## EXERCISE REQUIREMENTS
Among the lines below, return each one that contains the word "from".

Coordinate-based change listings
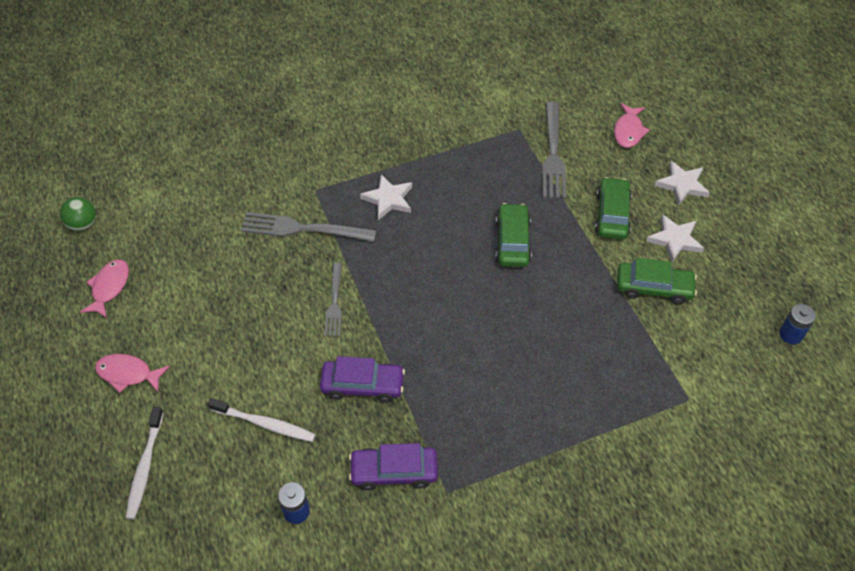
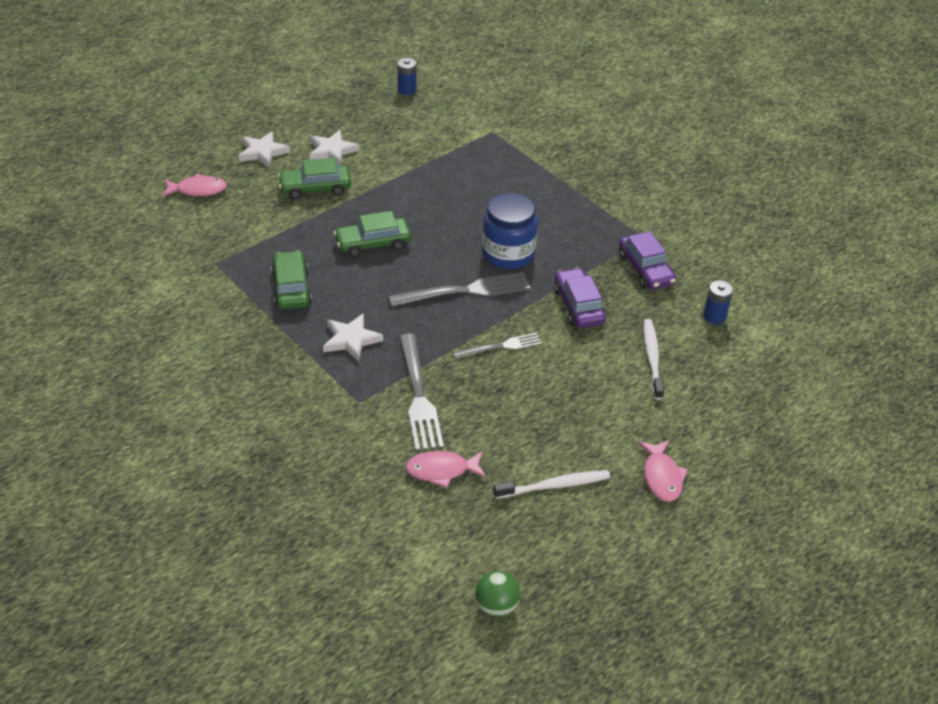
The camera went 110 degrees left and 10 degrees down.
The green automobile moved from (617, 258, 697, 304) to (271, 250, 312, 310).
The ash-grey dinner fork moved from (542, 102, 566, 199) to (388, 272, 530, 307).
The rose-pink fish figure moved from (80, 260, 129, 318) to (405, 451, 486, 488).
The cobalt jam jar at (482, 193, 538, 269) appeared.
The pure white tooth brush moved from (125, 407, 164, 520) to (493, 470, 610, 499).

## ANSWER AREA
The green automobile moved from (617, 258, 697, 304) to (271, 250, 312, 310).
The ash-grey dinner fork moved from (542, 102, 566, 199) to (388, 272, 530, 307).
The rose-pink fish figure moved from (80, 260, 129, 318) to (405, 451, 486, 488).
The pure white tooth brush moved from (125, 407, 164, 520) to (493, 470, 610, 499).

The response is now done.